(Goal of the exercise) Return only the lines from the one containing "orange dice: 2 -> 4" to the end of the entries below, exactly as written, both ends included.

(Data to use)
Content starts
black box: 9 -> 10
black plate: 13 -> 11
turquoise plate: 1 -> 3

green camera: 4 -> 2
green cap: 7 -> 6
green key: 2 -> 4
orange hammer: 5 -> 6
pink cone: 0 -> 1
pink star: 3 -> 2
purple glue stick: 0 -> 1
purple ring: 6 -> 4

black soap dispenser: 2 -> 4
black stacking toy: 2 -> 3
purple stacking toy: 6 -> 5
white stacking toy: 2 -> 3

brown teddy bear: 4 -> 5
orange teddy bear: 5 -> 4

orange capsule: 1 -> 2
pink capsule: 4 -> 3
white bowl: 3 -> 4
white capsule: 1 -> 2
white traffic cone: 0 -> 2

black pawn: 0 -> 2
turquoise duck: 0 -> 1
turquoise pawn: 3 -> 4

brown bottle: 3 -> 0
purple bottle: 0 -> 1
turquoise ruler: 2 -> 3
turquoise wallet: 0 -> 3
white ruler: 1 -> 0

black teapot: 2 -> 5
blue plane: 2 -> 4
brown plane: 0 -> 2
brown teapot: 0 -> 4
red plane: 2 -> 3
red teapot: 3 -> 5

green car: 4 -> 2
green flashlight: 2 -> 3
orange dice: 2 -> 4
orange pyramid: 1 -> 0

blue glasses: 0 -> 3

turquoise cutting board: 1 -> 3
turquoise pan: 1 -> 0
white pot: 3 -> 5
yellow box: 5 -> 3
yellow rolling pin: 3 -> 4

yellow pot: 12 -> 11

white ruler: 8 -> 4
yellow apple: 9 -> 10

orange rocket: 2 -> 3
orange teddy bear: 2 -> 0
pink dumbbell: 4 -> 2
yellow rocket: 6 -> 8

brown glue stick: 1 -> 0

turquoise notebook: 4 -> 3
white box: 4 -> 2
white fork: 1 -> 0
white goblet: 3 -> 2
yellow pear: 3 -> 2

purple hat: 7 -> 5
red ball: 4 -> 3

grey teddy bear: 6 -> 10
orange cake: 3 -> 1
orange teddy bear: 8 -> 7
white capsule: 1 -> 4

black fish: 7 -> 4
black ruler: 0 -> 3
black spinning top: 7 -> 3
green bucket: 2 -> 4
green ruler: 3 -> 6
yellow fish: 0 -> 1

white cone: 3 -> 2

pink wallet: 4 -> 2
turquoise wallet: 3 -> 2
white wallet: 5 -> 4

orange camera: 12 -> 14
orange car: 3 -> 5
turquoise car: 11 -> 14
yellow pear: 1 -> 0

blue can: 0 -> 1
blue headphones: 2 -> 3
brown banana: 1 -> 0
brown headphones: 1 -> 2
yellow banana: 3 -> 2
Content ends
(Result below)
orange dice: 2 -> 4
orange pyramid: 1 -> 0

blue glasses: 0 -> 3

turquoise cutting board: 1 -> 3
turquoise pan: 1 -> 0
white pot: 3 -> 5
yellow box: 5 -> 3
yellow rolling pin: 3 -> 4

yellow pot: 12 -> 11

white ruler: 8 -> 4
yellow apple: 9 -> 10

orange rocket: 2 -> 3
orange teddy bear: 2 -> 0
pink dumbbell: 4 -> 2
yellow rocket: 6 -> 8

brown glue stick: 1 -> 0

turquoise notebook: 4 -> 3
white box: 4 -> 2
white fork: 1 -> 0
white goblet: 3 -> 2
yellow pear: 3 -> 2

purple hat: 7 -> 5
red ball: 4 -> 3

grey teddy bear: 6 -> 10
orange cake: 3 -> 1
orange teddy bear: 8 -> 7
white capsule: 1 -> 4

black fish: 7 -> 4
black ruler: 0 -> 3
black spinning top: 7 -> 3
green bucket: 2 -> 4
green ruler: 3 -> 6
yellow fish: 0 -> 1

white cone: 3 -> 2

pink wallet: 4 -> 2
turquoise wallet: 3 -> 2
white wallet: 5 -> 4

orange camera: 12 -> 14
orange car: 3 -> 5
turquoise car: 11 -> 14
yellow pear: 1 -> 0

blue can: 0 -> 1
blue headphones: 2 -> 3
brown banana: 1 -> 0
brown headphones: 1 -> 2
yellow banana: 3 -> 2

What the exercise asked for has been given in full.